Record extracts —
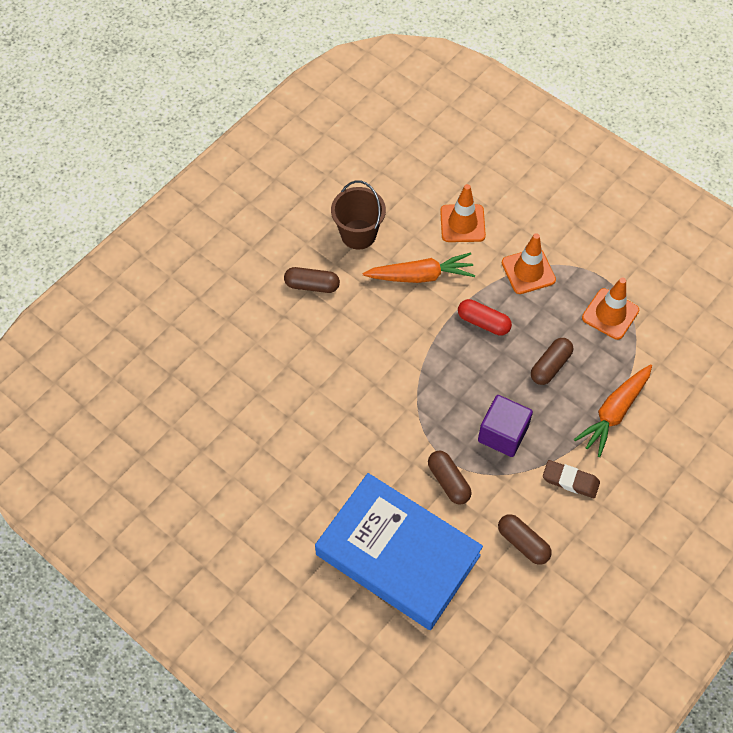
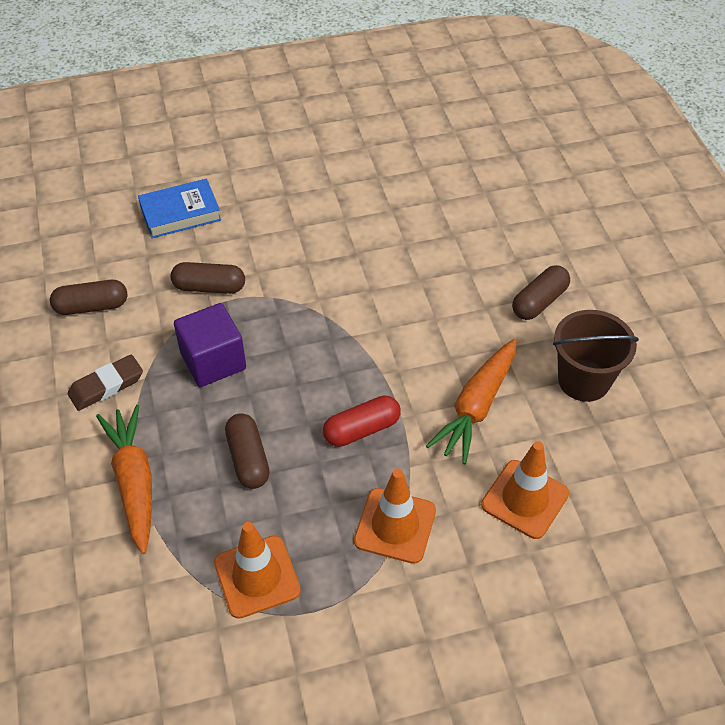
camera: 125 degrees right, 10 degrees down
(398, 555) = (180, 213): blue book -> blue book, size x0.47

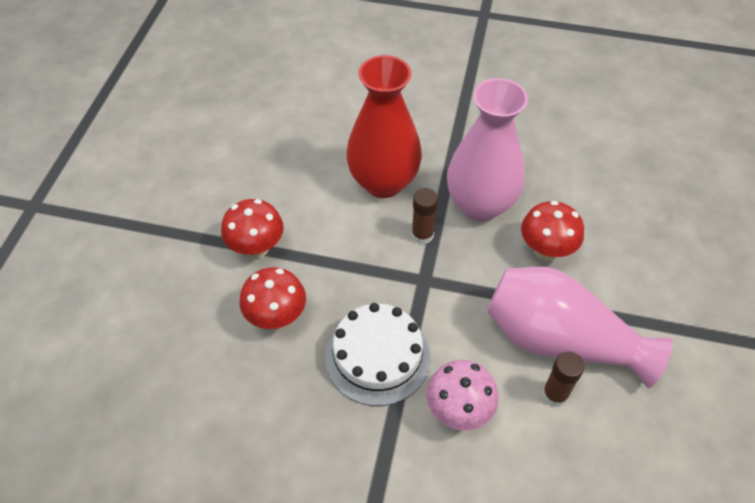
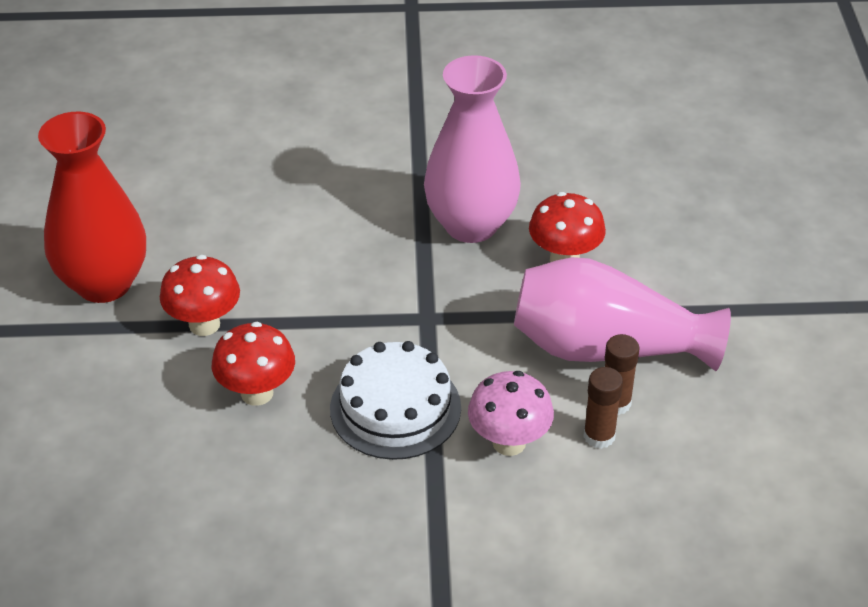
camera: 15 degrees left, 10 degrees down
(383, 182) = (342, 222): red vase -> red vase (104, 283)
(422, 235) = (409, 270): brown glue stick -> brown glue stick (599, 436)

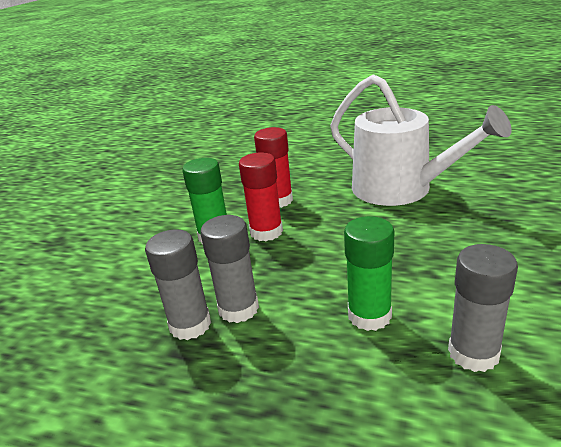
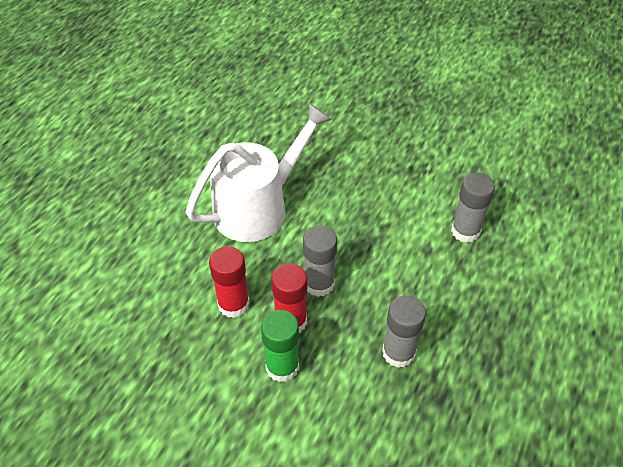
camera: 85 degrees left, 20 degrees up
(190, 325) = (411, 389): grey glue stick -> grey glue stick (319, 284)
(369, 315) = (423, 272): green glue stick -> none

Your task — The records above must be repeated exactly, minus their pictures.

Exercise solution —
camera: 125 degrees right, 10 degrees down
(398, 555) = (180, 213): blue book -> blue book, size x0.47

camera: 15 degrees left, 10 degrees down
(383, 182) = (342, 222): red vase -> red vase (104, 283)
(422, 235) = (409, 270): brown glue stick -> brown glue stick (599, 436)

camera: 85 degrees left, 20 degrees up
(190, 325) = (411, 389): grey glue stick -> grey glue stick (319, 284)
(369, 315) = (423, 272): green glue stick -> none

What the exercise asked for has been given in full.